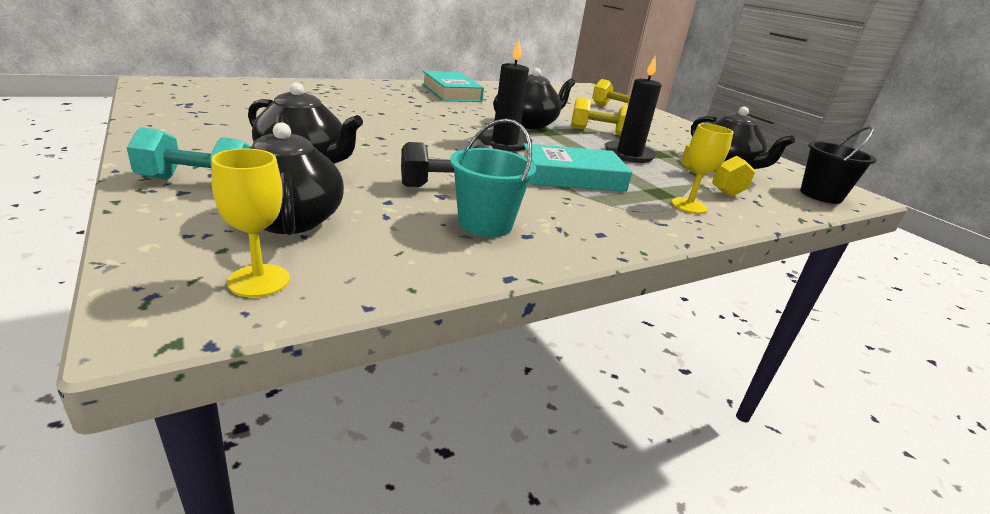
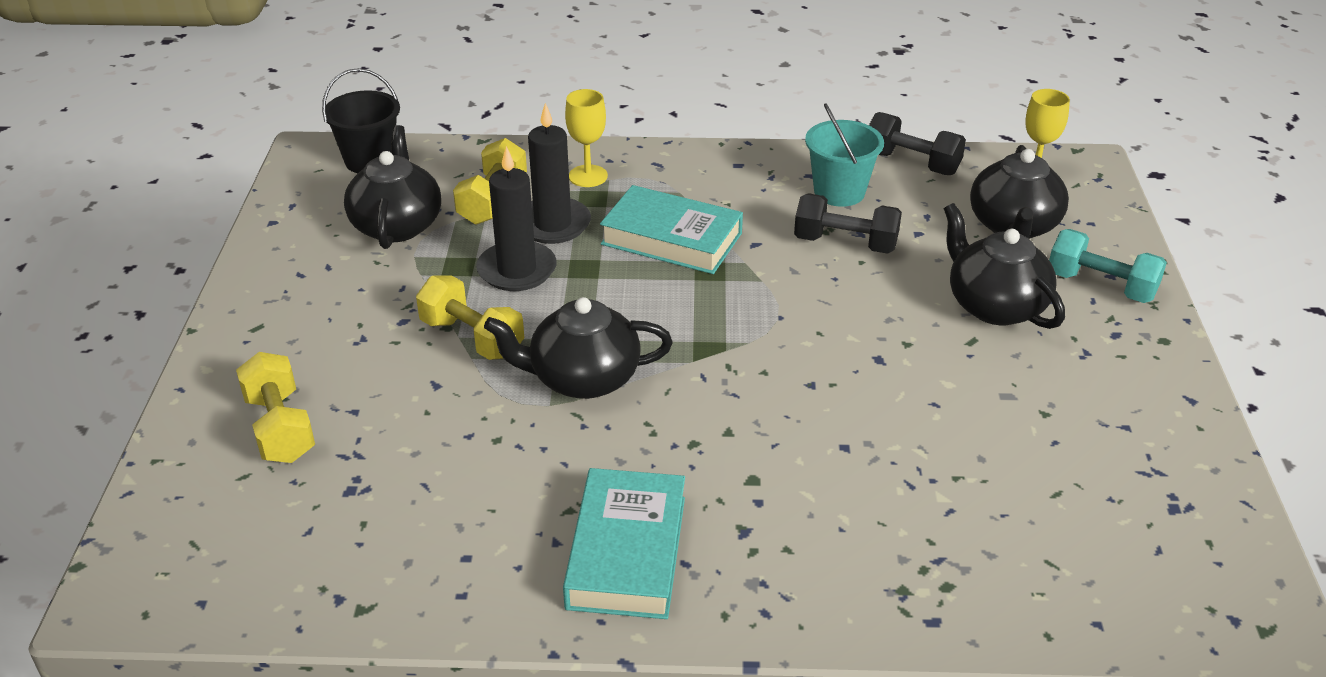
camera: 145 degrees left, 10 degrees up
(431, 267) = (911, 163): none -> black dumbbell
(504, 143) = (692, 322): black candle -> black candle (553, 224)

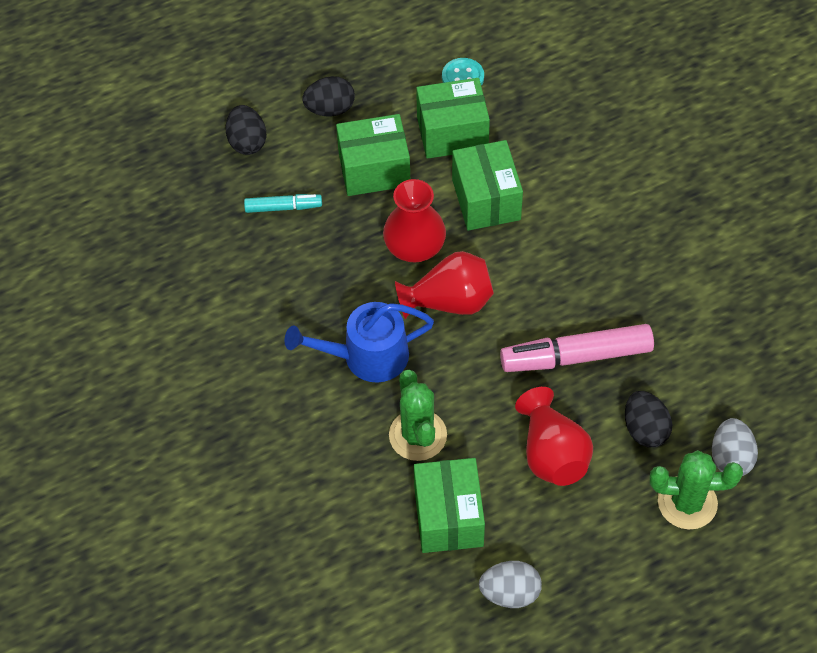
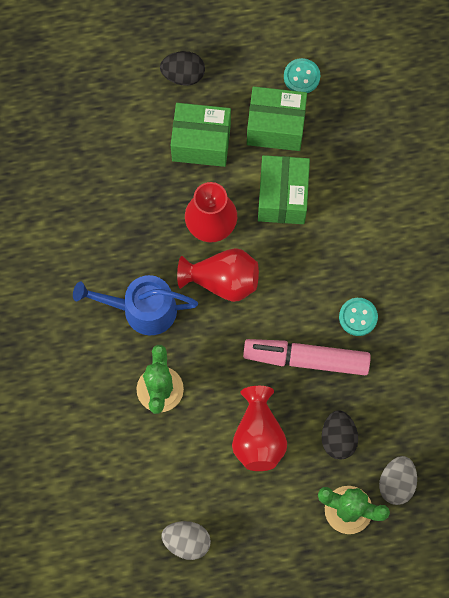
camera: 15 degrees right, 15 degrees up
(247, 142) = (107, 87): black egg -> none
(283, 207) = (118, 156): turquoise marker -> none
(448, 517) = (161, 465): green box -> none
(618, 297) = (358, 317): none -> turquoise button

══════════════════════════════

#### EXERCISE PROMPT:
Leaving the pictures out, output all of the listing exactly.

#### REPLY:
camera: 145 degrees left, 10 degrees up
(431, 267) = (911, 163): none -> black dumbbell
(504, 143) = (692, 322): black candle -> black candle (553, 224)

camera: 15 degrees right, 15 degrees up
(247, 142) = (107, 87): black egg -> none
(283, 207) = (118, 156): turquoise marker -> none
(448, 517) = (161, 465): green box -> none
(618, 297) = (358, 317): none -> turquoise button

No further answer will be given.